__ACTIVITY__.
Give the records below again, word for word. No pictures belong in the copy.

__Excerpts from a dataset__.
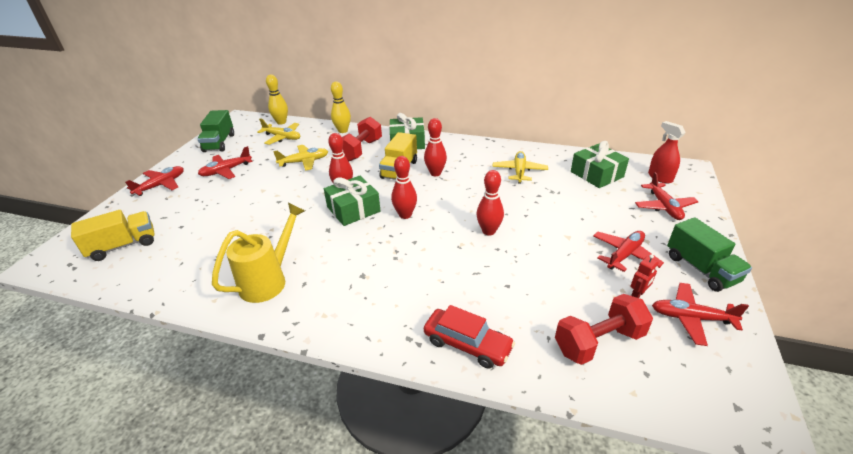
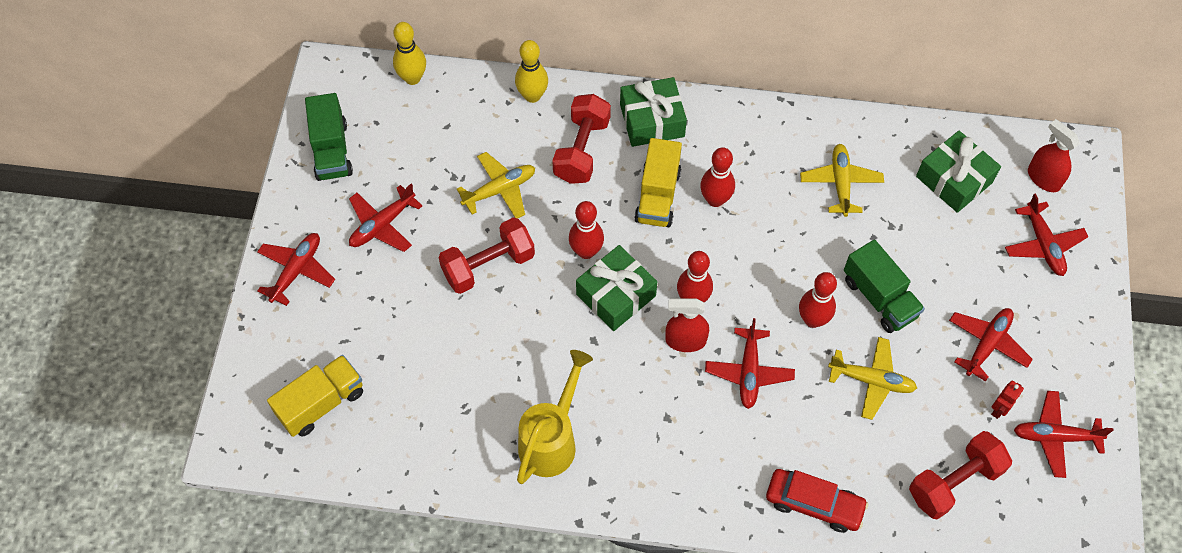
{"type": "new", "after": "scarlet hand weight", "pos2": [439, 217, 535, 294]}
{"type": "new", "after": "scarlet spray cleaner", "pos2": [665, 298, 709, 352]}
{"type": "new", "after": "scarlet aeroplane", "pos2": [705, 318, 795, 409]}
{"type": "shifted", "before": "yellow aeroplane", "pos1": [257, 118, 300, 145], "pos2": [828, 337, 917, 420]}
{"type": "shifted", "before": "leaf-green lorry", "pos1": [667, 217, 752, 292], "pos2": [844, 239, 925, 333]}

__EXPECTED ANSWER__.
{"type": "new", "after": "scarlet hand weight", "pos2": [439, 217, 535, 294]}
{"type": "new", "after": "scarlet spray cleaner", "pos2": [665, 298, 709, 352]}
{"type": "new", "after": "scarlet aeroplane", "pos2": [705, 318, 795, 409]}
{"type": "shifted", "before": "yellow aeroplane", "pos1": [257, 118, 300, 145], "pos2": [828, 337, 917, 420]}
{"type": "shifted", "before": "leaf-green lorry", "pos1": [667, 217, 752, 292], "pos2": [844, 239, 925, 333]}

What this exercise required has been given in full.